===== DATA SHOWN =====

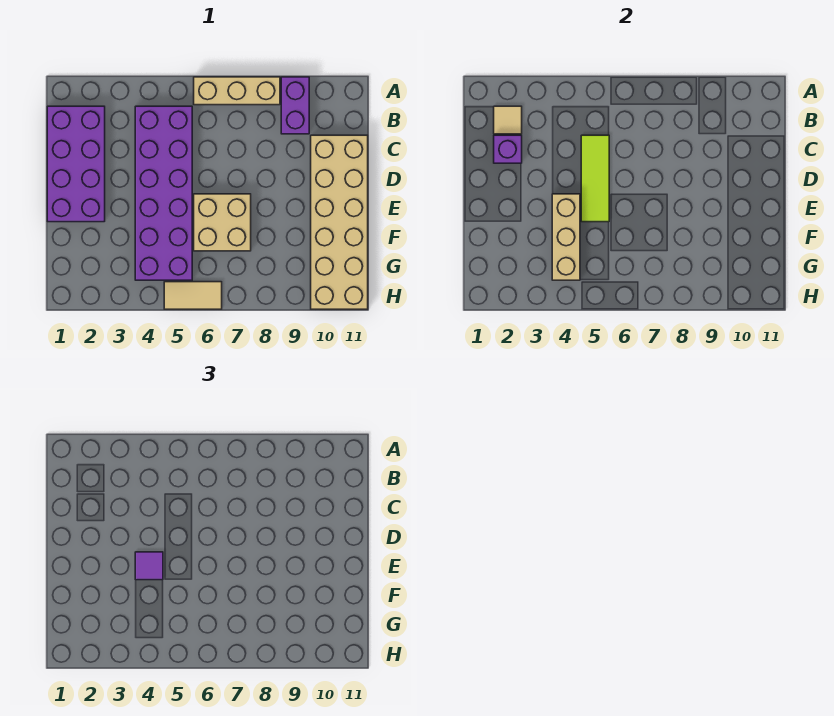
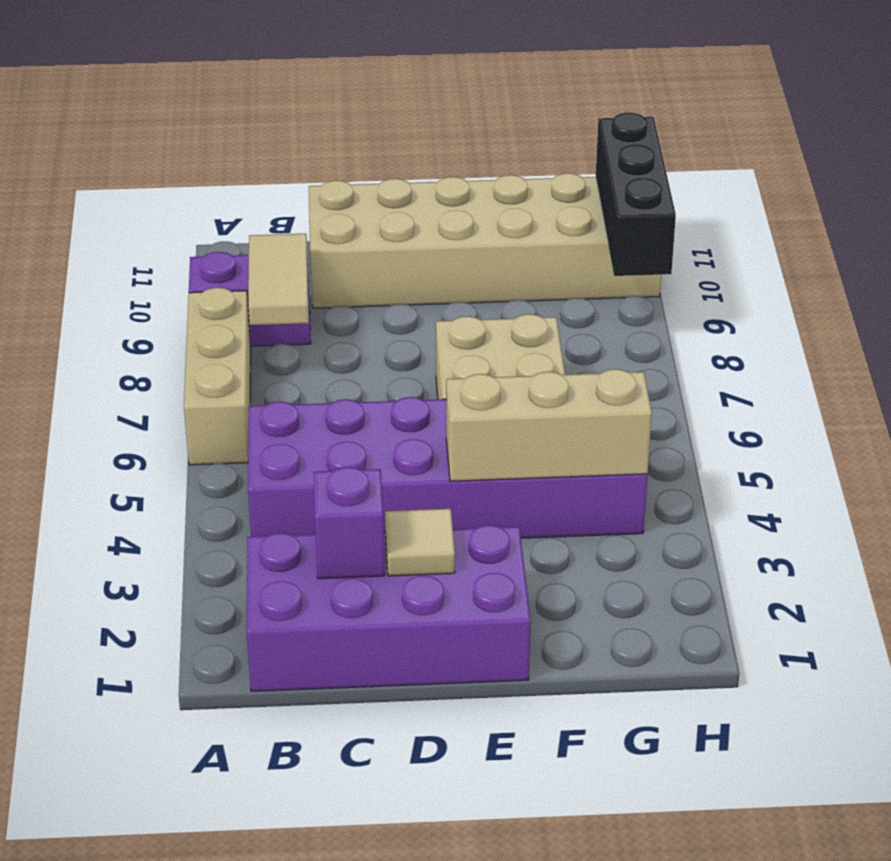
tan 1x1 tile [494,106,522,134] -> tan 1x1 tile moved to [385,509,455,576]
lime 1x3 tile [581,135,609,222] -> none
purple 1x1 tile [135,552,163,580] -> none
tan 1x2 tile [164,282,222,309] -> tan 1x2 tile moved to [248,234,309,325]
none -> black 1x3 brick [596,113,676,276]

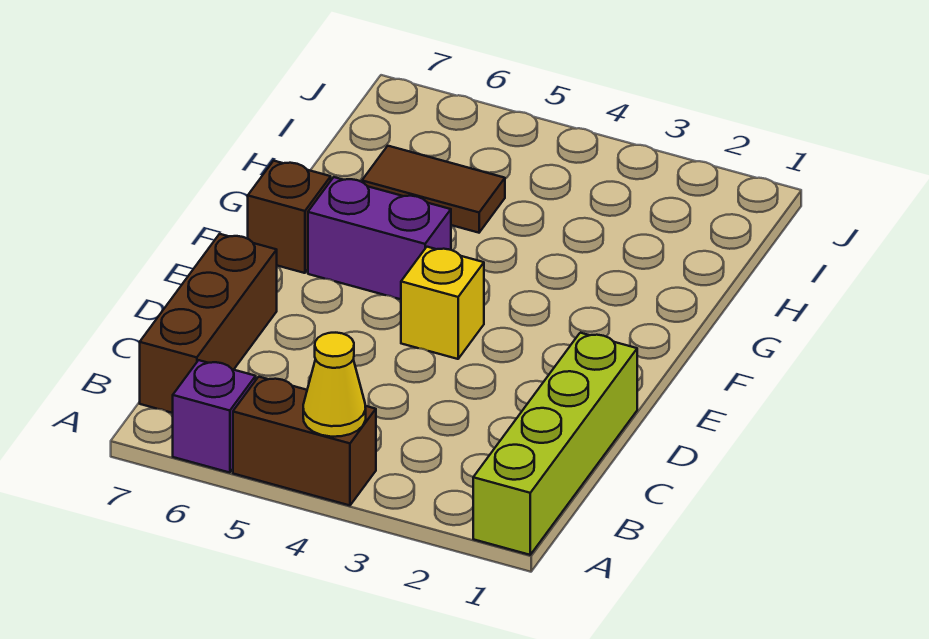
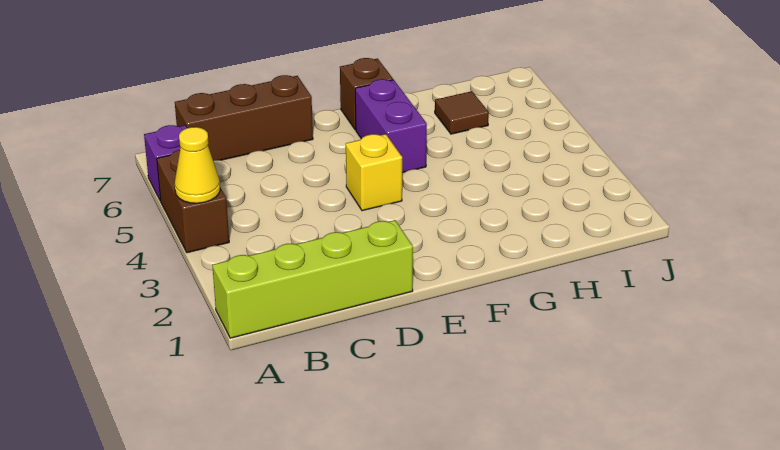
brown 1x2 tile [362,146,505,233] -> brown 1x1 tile [435,91,489,134]

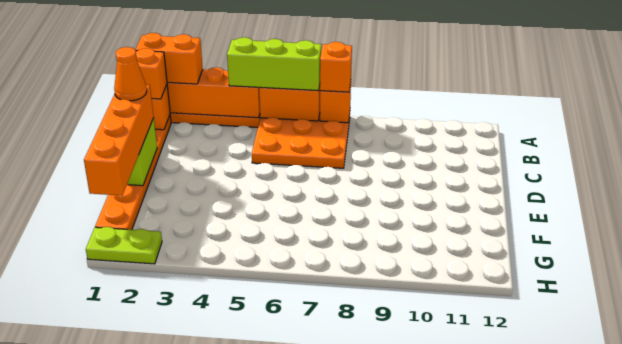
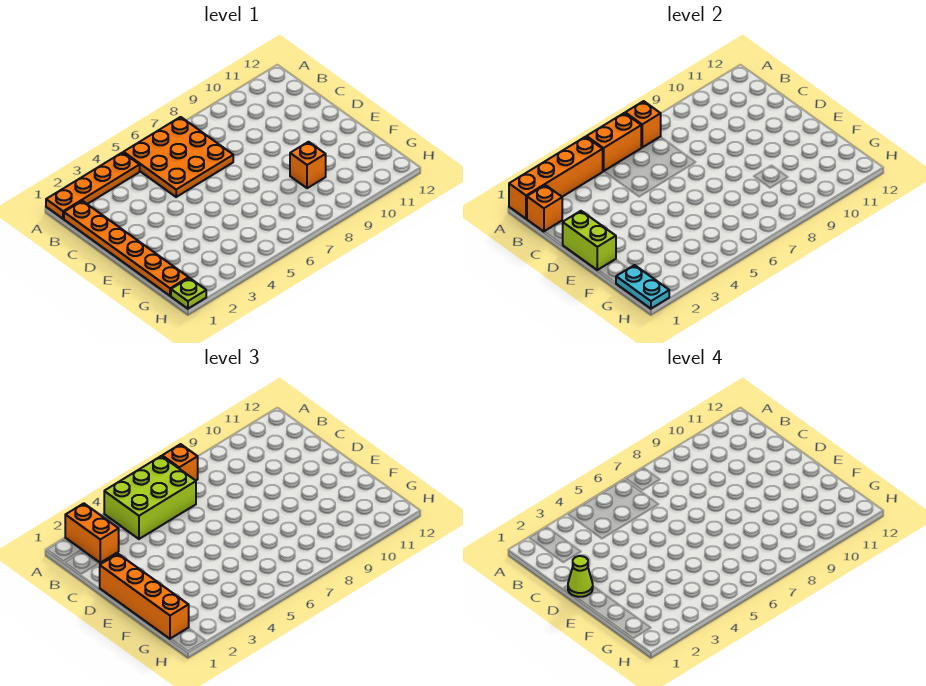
orange 1x2 brick [135,33,203,84] -> orange 1x2 brick turned to [65,503,119,563]
lime 1x3 brick [227,37,321,91] -> lime 2x3 brick [104,456,196,539]
orange 1x1 brick [136,48,167,99] -> orange 1x1 brick moved to [290,142,326,188]
orange 1x1 cone [114,47,147,101] -> lime 1x1 cone [568,556,593,597]
none -> cyan 1x2 plate [616,265,669,309]
lime 1x2 plate [86,227,162,264] -> lime 1x1 plate [171,278,206,309]

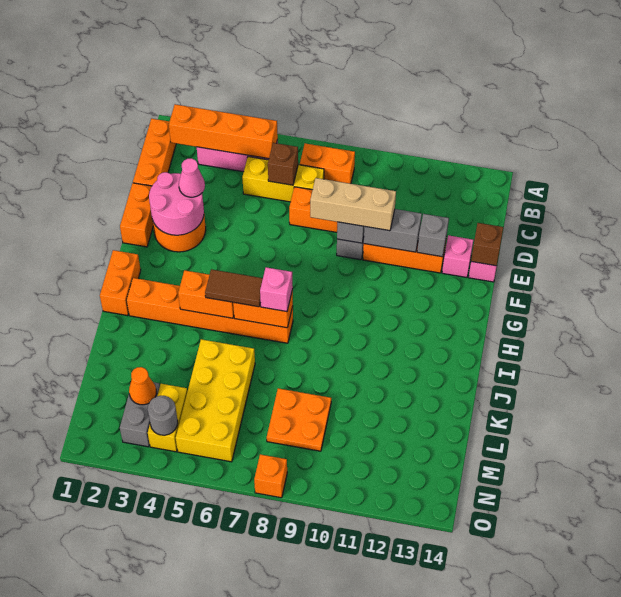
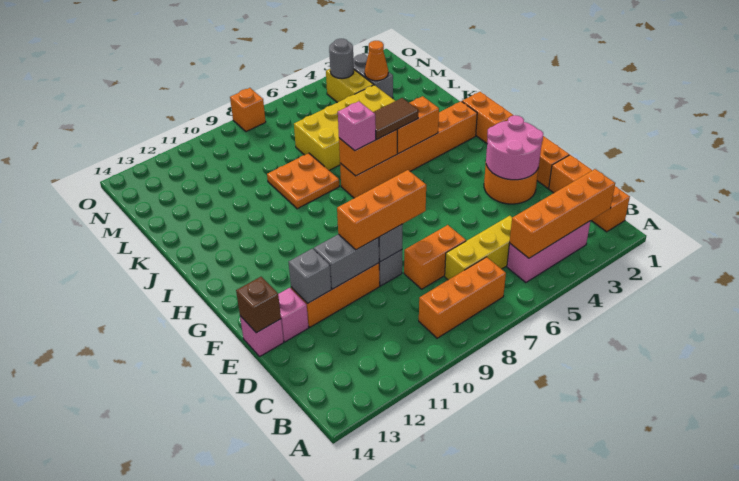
orange 1x2 brick [300,144,355,184] -> orange 1x3 brick [419,257,506,338]
brown 1x1 brick [268,143,298,185] -> none
pink 1x1 cone [179,158,205,197] -> none
tan 1x3 brick [310,178,396,231] -> orange 1x3 brick [337,170,426,250]
yellow 2x4 brick [176,339,255,462] -> yellow 2x4 brick turned to [294,85,395,170]
orange 2x2 plate [267,388,331,451] -> orange 2x2 plate moved to [267,153,339,209]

=====

▶ EXERCISE
A picture must not appear in the copy. Transcribe exactly the lines from the one with "orange 1x2 brick [135,33,203,84]" through the final line of the entries, both included, and no more.

▶ RESPONSE TO THE EXERCISE
orange 1x2 brick [135,33,203,84] -> orange 1x2 brick turned to [65,503,119,563]
lime 1x3 brick [227,37,321,91] -> lime 2x3 brick [104,456,196,539]
orange 1x1 brick [136,48,167,99] -> orange 1x1 brick moved to [290,142,326,188]
orange 1x1 cone [114,47,147,101] -> lime 1x1 cone [568,556,593,597]
none -> cyan 1x2 plate [616,265,669,309]
lime 1x2 plate [86,227,162,264] -> lime 1x1 plate [171,278,206,309]

orange 1x2 brick [300,144,355,184] -> orange 1x3 brick [419,257,506,338]
brown 1x1 brick [268,143,298,185] -> none
pink 1x1 cone [179,158,205,197] -> none
tan 1x3 brick [310,178,396,231] -> orange 1x3 brick [337,170,426,250]
yellow 2x4 brick [176,339,255,462] -> yellow 2x4 brick turned to [294,85,395,170]
orange 2x2 plate [267,388,331,451] -> orange 2x2 plate moved to [267,153,339,209]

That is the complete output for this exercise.